## [Available data]
┄┄┄┄┄┄┄┄┄┄┄┄┄┄┄┄┄┄┄┄
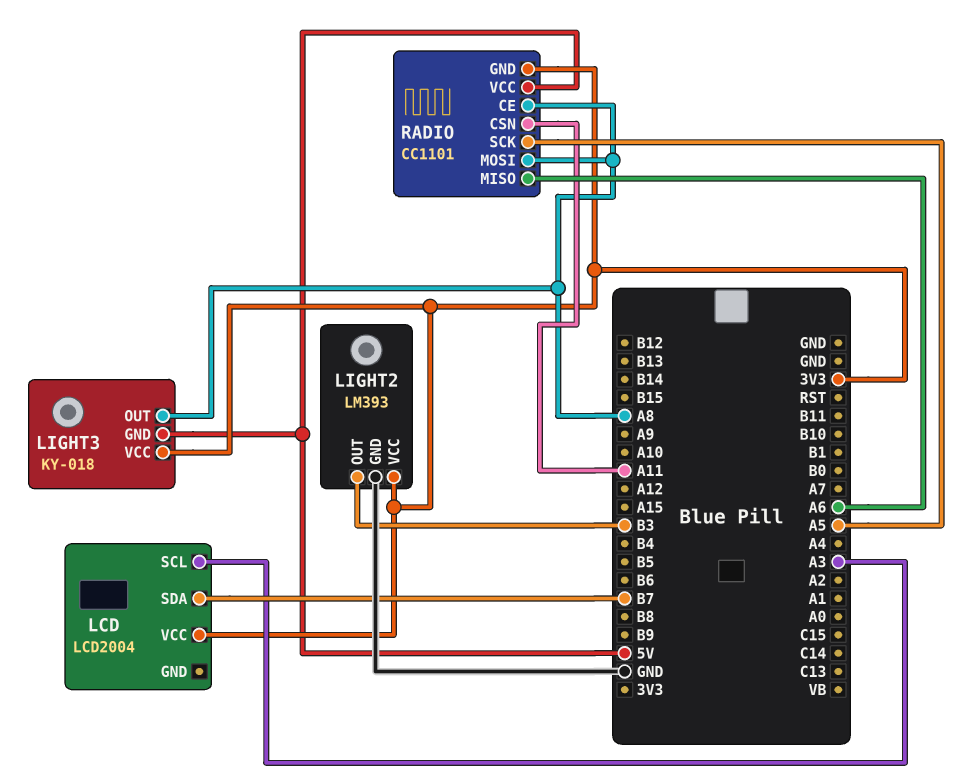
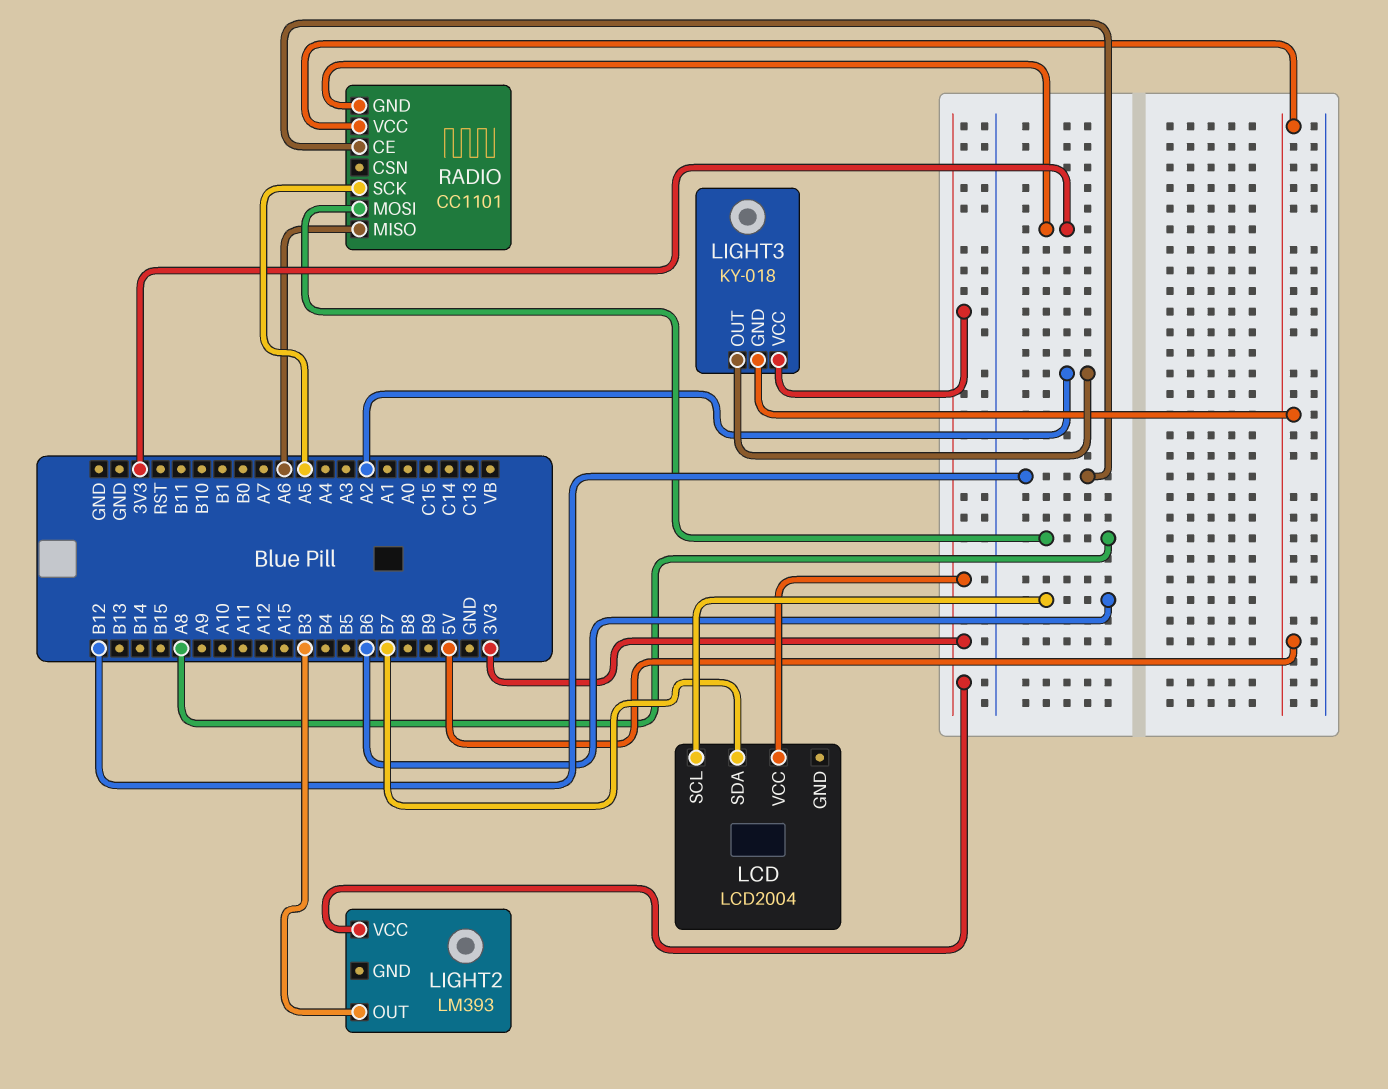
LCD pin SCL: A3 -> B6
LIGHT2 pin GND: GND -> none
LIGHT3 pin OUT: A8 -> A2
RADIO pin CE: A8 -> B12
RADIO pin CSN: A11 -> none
┄┄┄┄┄┄┄┄┄┄┄┄┄┄┄┄┄┄┄┄
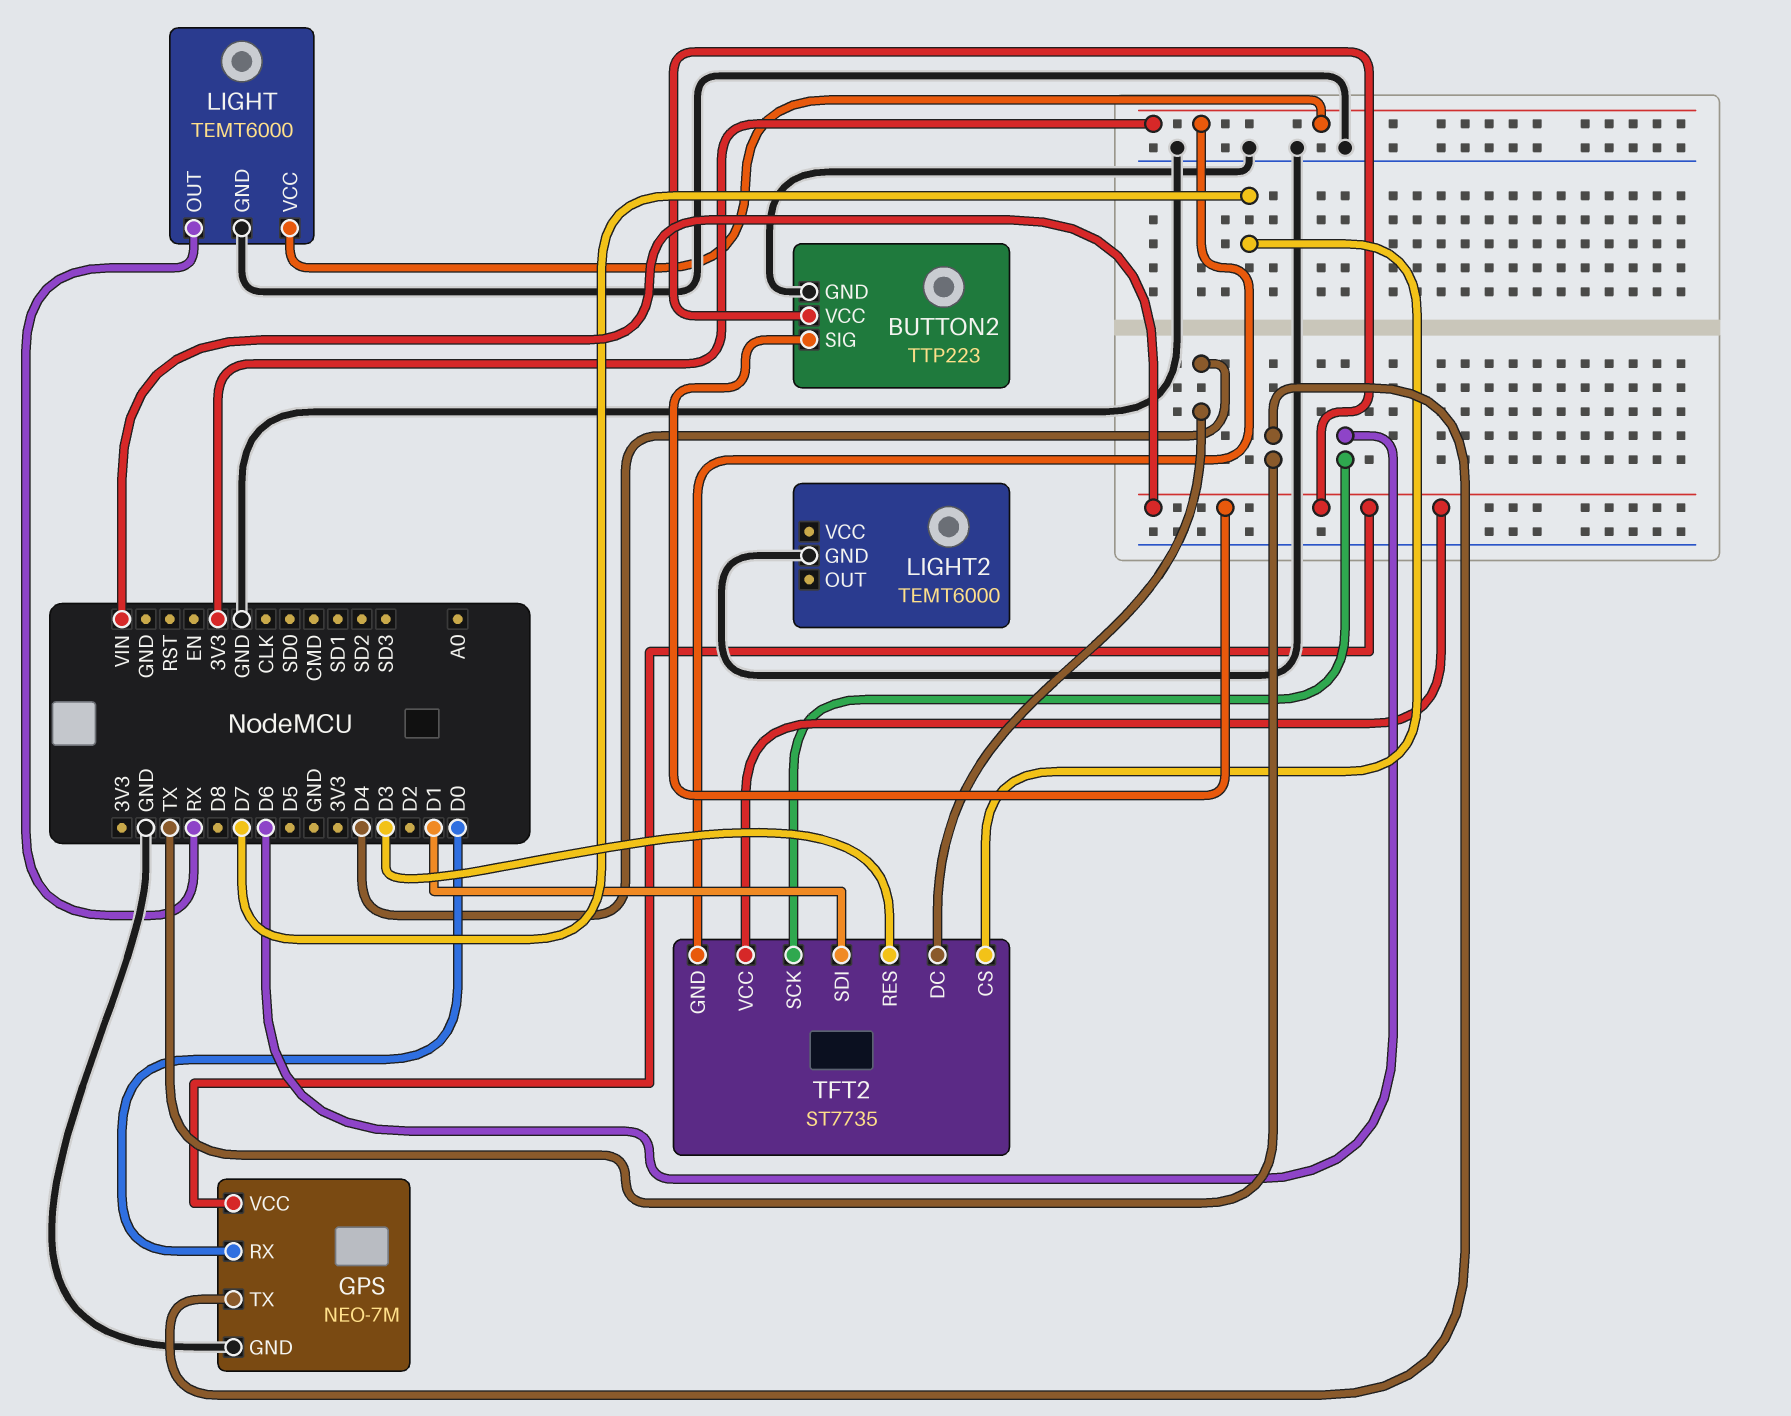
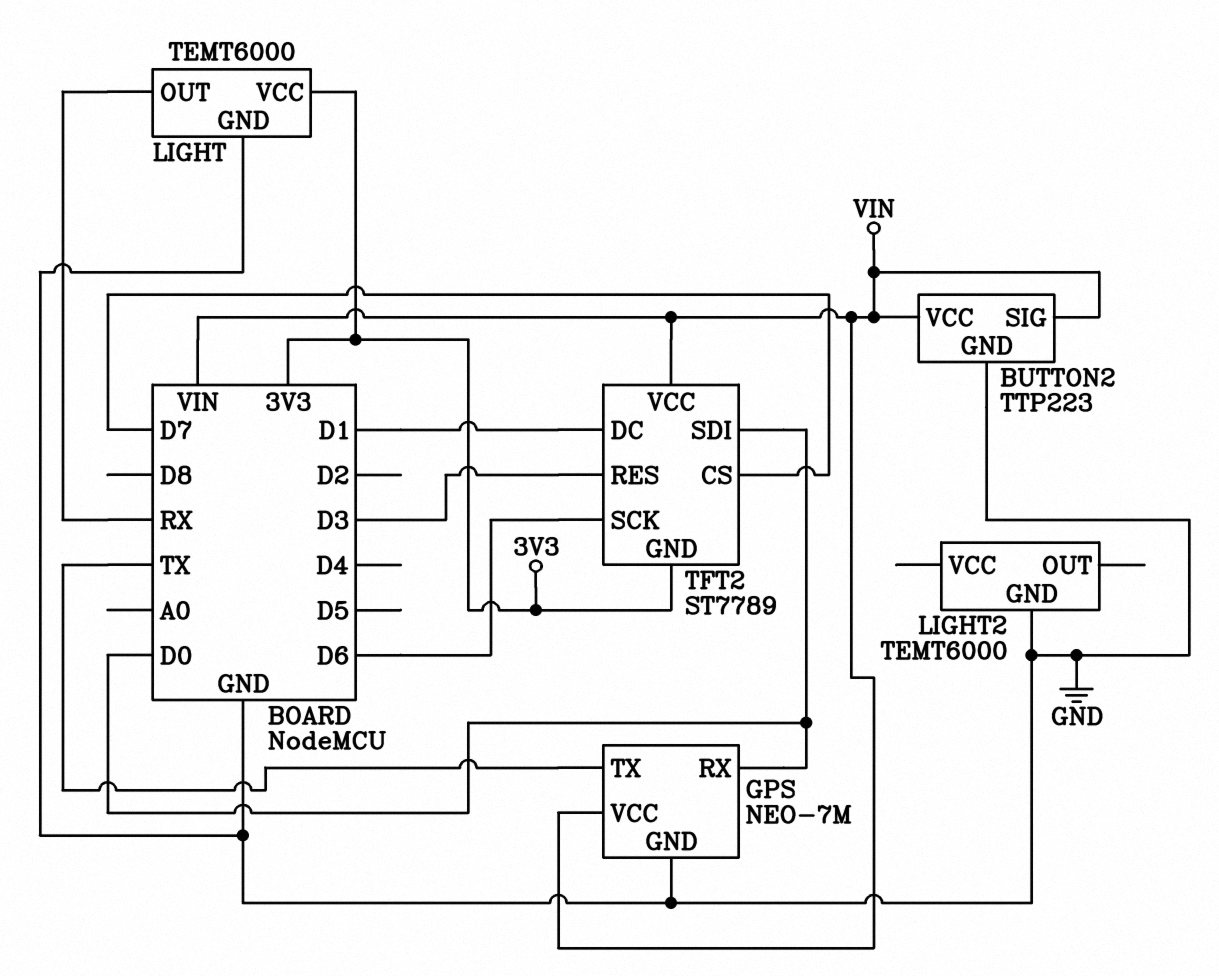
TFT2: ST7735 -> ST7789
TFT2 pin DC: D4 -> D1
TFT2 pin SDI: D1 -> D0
┄┄┄┄┄┄┄┄┄┄┄┄┄┄┄┄┄┄┄┄
## [Try it]
Identify each line of the material where the word "RADIO" shows up, and copy it.

## [Solution for this exercise]
RADIO pin CE: A8 -> B12
RADIO pin CSN: A11 -> none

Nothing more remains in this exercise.